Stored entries
*-*-*
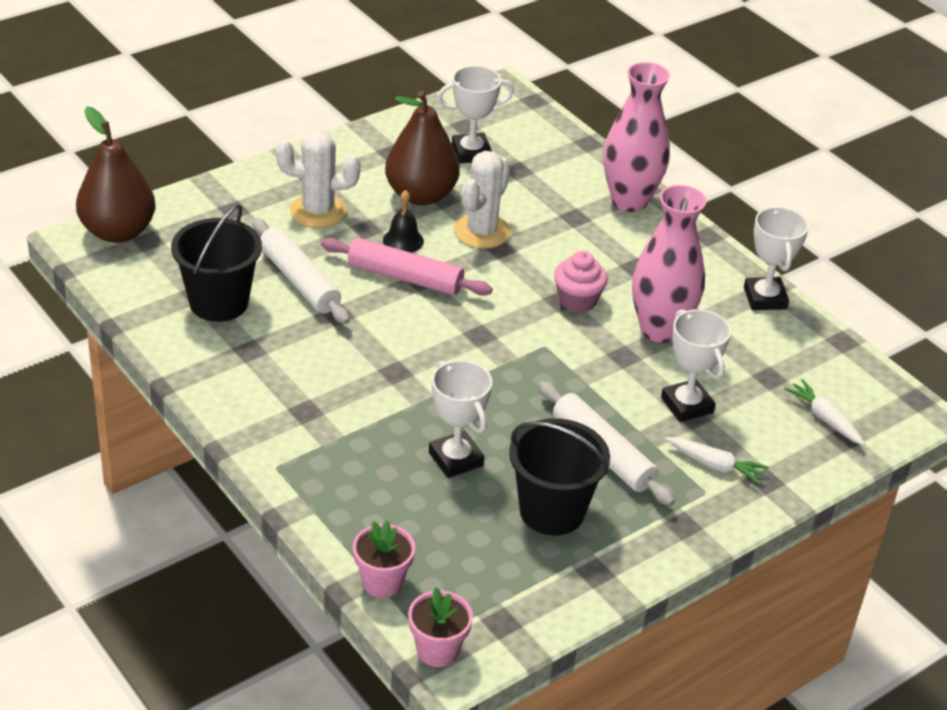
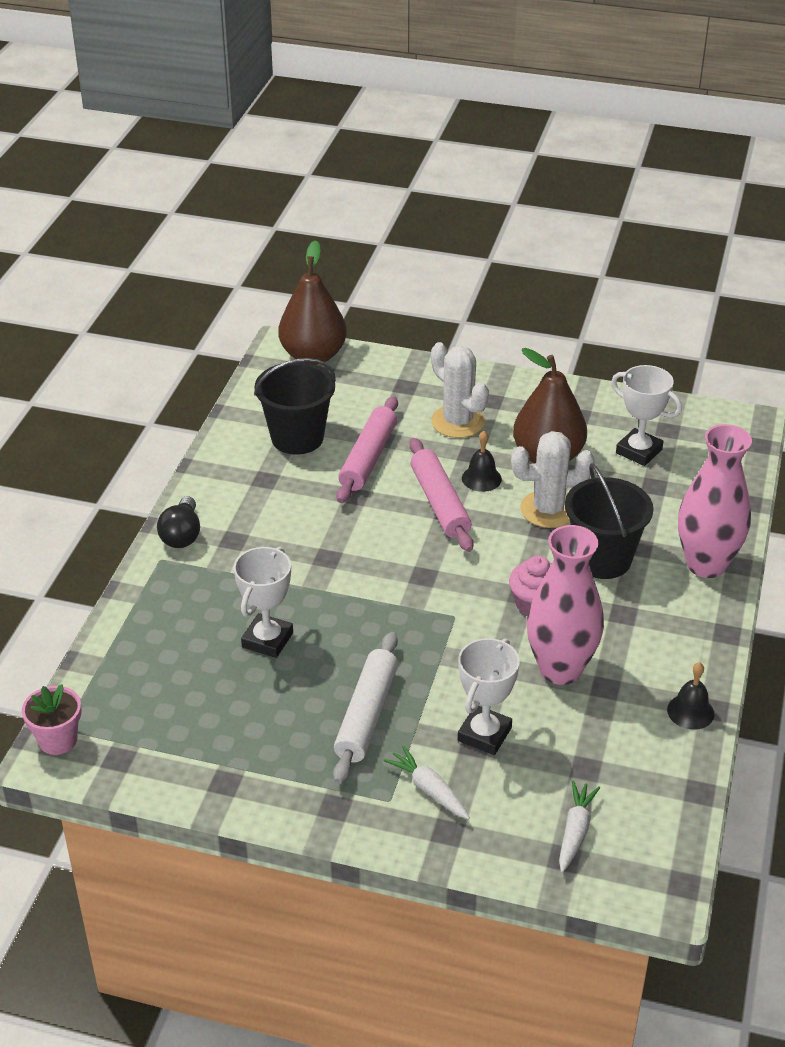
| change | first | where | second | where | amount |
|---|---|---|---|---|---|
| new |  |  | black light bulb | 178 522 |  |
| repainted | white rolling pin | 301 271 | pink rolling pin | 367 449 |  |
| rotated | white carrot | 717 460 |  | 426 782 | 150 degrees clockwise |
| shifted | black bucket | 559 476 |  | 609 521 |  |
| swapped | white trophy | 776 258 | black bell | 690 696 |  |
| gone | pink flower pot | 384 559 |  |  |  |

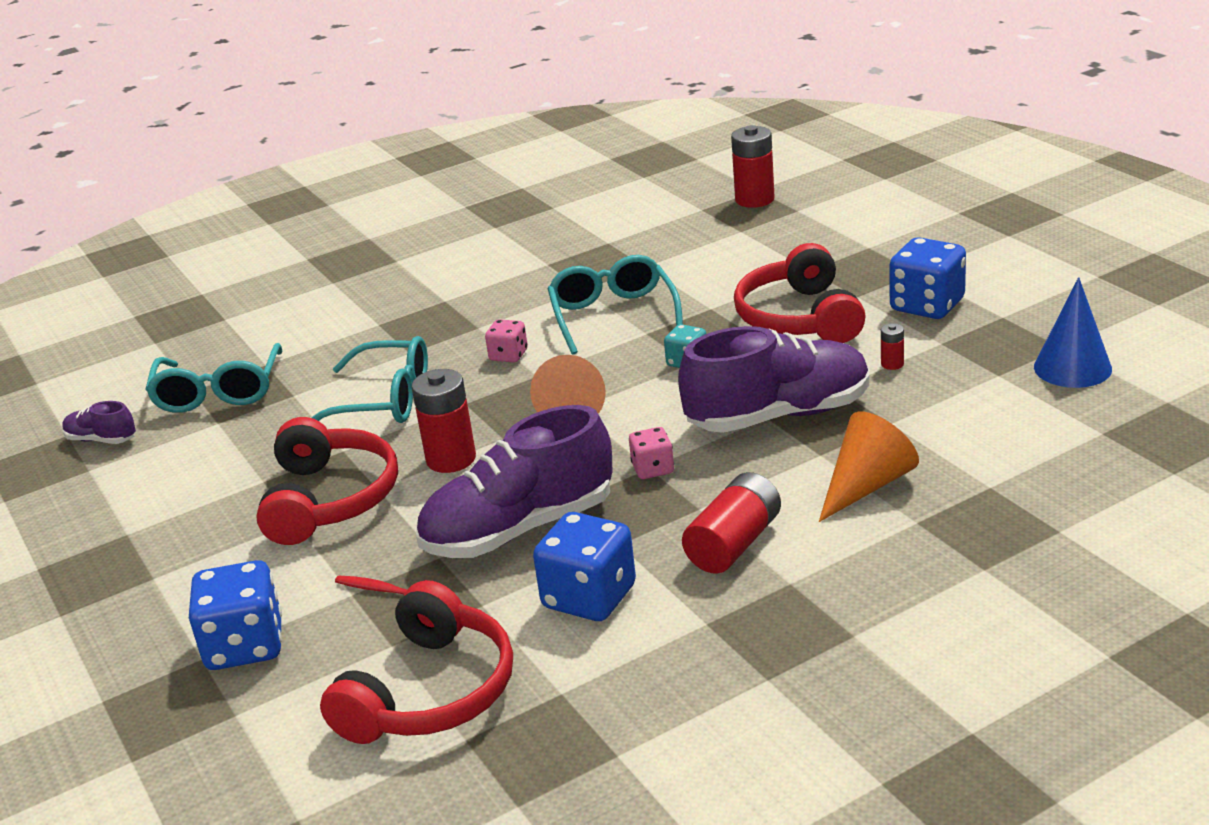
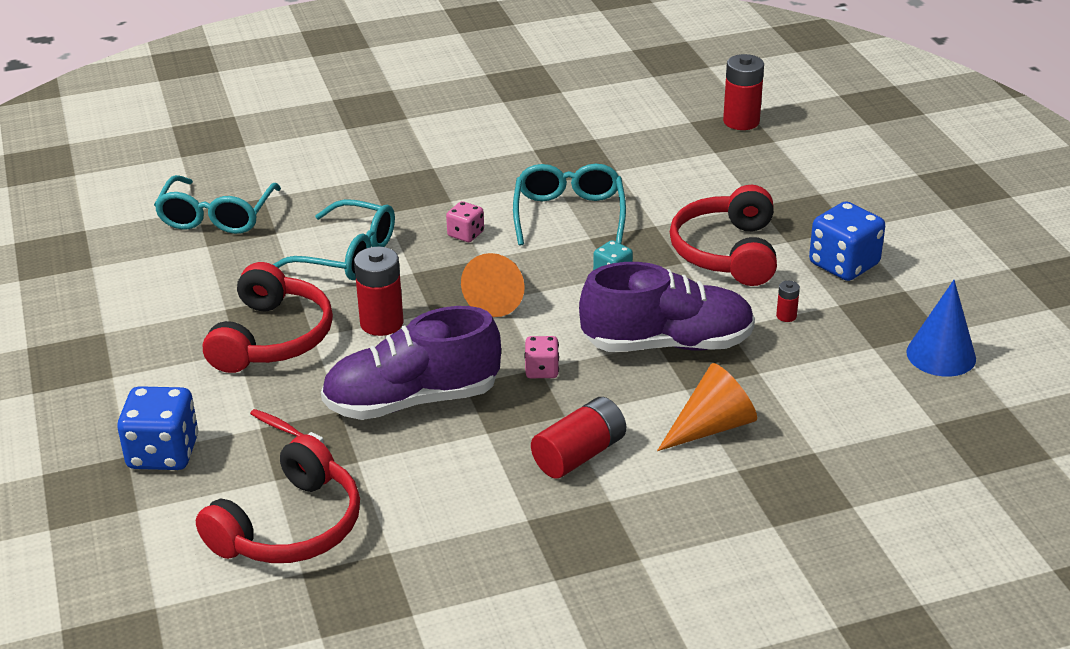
| change | first | where | second | where | amount |
|---|---|---|---|---|---|
| gone | purple shoe | 99 422 |  |  |  |
| gone | blue dice | 584 566 |  |  |  |

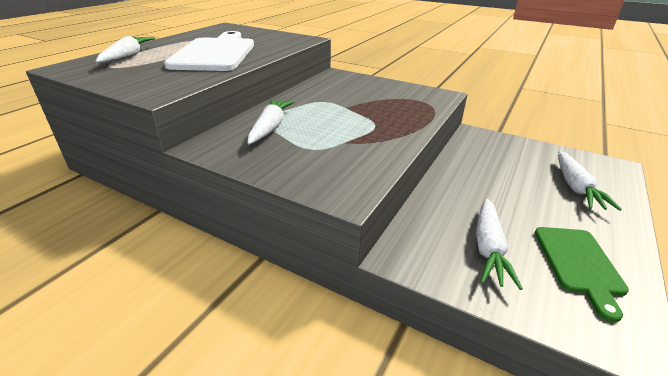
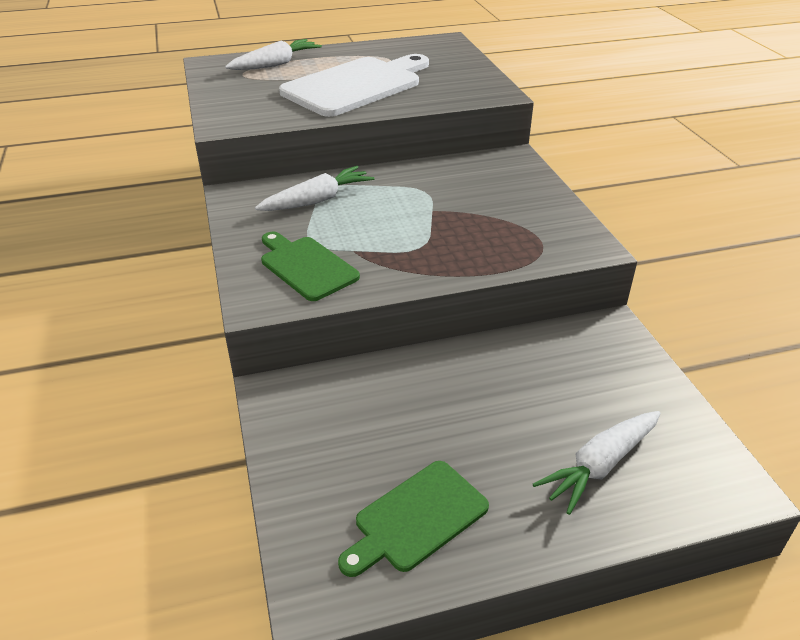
| change | first | where | second | where | amount |
|---|---|---|---|---|---|
| new |  |  | green cutting board | 310 266 |  |
| gone | white carrot | 499 244 |  |  |  |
*-*-*
Task directions
Leave out all pictures and output each line exactly, from the top of the records through the line that holds "swapped | white".

Result for this task
| change | first | where | second | where | amount |
|---|---|---|---|---|---|
| new |  |  | black light bulb | 178 522 |  |
| repainted | white rolling pin | 301 271 | pink rolling pin | 367 449 |  |
| rotated | white carrot | 717 460 |  | 426 782 | 150 degrees clockwise |
| shifted | black bucket | 559 476 |  | 609 521 |  |
| swapped | white trophy | 776 258 | black bell | 690 696 |  |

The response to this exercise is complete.